_TASK REQUIREMENTS_. Go to the line holding "R2: none -> 3.9k (CTL, U2/DIS)" in the entries below and write out exactly every line down to and including the line holding "R3: 51 (DGND, JP2/2) -> none".

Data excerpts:
Start of Block
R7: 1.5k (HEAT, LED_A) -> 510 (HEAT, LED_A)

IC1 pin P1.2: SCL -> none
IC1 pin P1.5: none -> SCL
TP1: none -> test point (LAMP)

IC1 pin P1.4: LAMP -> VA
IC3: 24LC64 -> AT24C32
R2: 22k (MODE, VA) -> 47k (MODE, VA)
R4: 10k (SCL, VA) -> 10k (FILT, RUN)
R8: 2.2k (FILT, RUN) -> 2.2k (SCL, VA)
End of Block
Start of Block
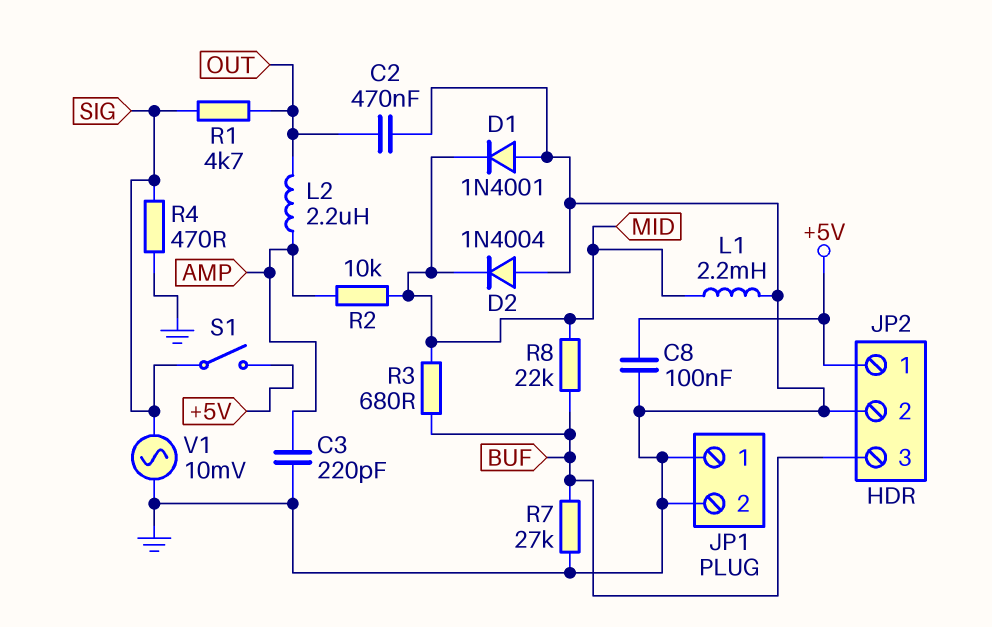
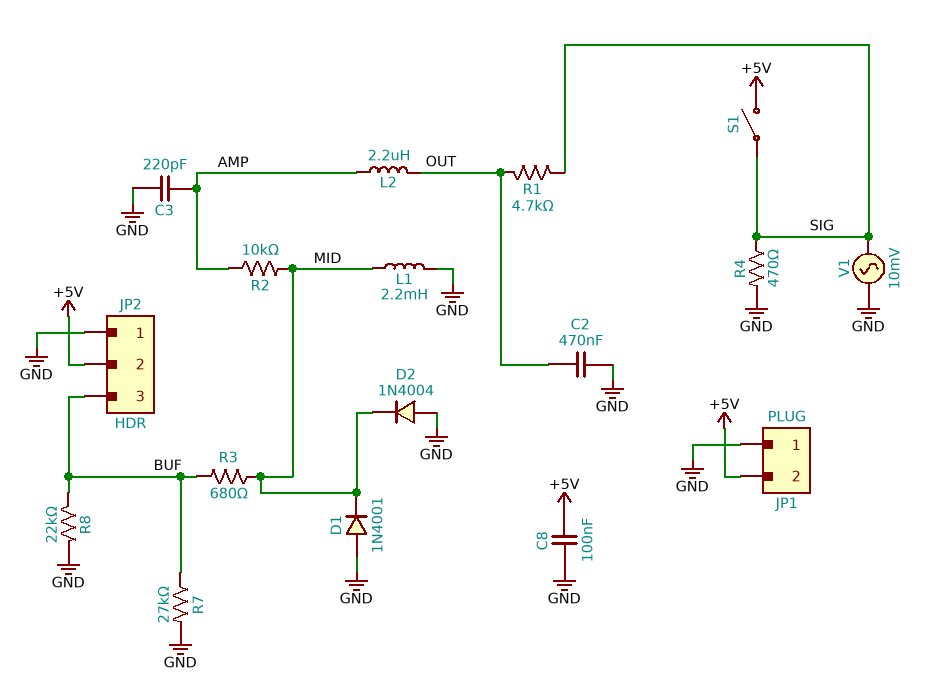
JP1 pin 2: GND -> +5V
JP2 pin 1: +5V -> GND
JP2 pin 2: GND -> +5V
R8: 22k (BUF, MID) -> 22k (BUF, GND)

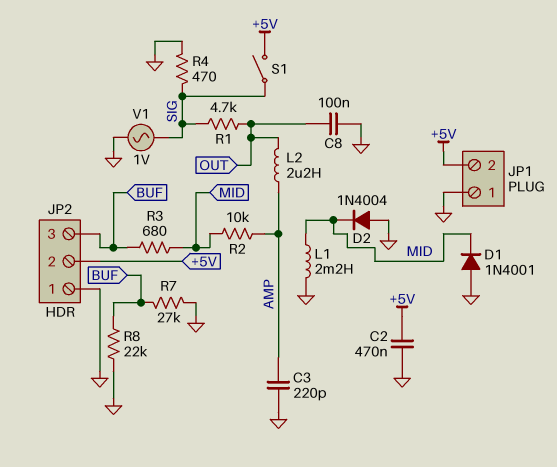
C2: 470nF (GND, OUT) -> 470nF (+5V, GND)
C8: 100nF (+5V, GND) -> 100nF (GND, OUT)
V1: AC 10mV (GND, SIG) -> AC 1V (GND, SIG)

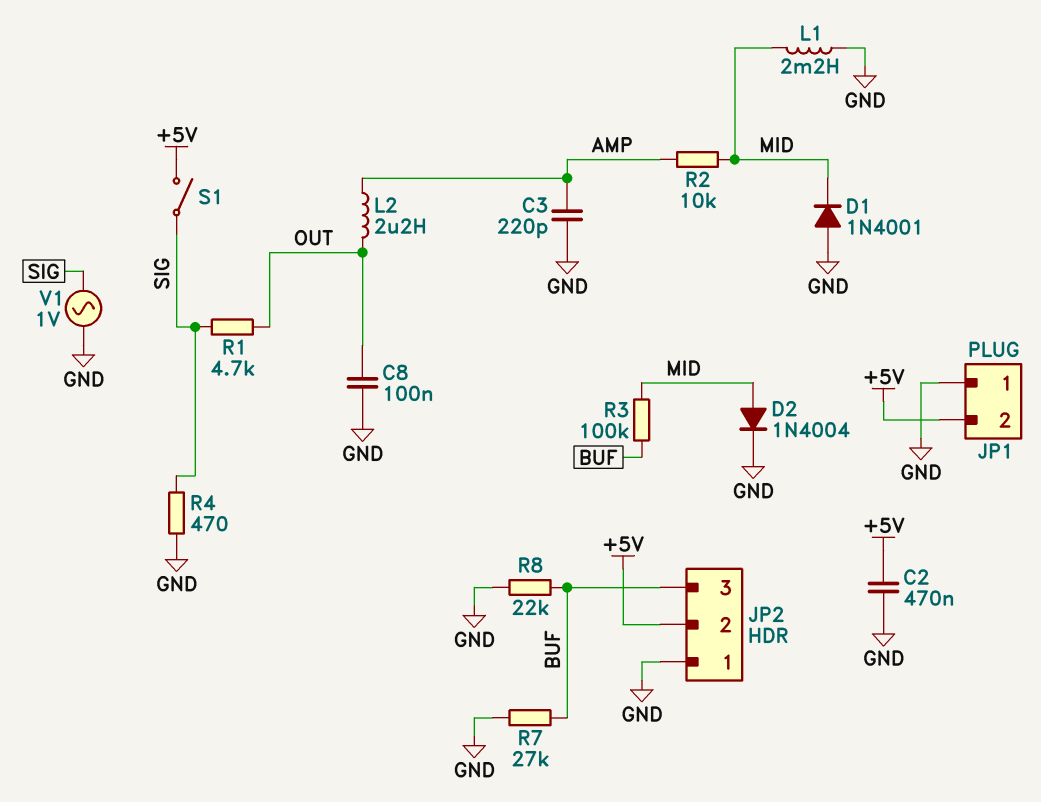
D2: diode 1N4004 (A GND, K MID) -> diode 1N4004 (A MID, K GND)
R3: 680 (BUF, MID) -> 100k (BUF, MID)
End of Block
Start of Block
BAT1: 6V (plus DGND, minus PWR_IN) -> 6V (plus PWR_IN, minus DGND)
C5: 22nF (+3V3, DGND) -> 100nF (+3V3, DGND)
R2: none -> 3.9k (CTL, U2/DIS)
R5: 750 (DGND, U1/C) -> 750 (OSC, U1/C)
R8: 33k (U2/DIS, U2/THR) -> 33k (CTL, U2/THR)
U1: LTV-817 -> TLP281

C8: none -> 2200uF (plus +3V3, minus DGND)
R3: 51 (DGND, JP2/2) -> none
End of Block
_COMPLETED EXERCISE_.
R2: none -> 3.9k (CTL, U2/DIS)
R5: 750 (DGND, U1/C) -> 750 (OSC, U1/C)
R8: 33k (U2/DIS, U2/THR) -> 33k (CTL, U2/THR)
U1: LTV-817 -> TLP281

C8: none -> 2200uF (plus +3V3, minus DGND)
R3: 51 (DGND, JP2/2) -> none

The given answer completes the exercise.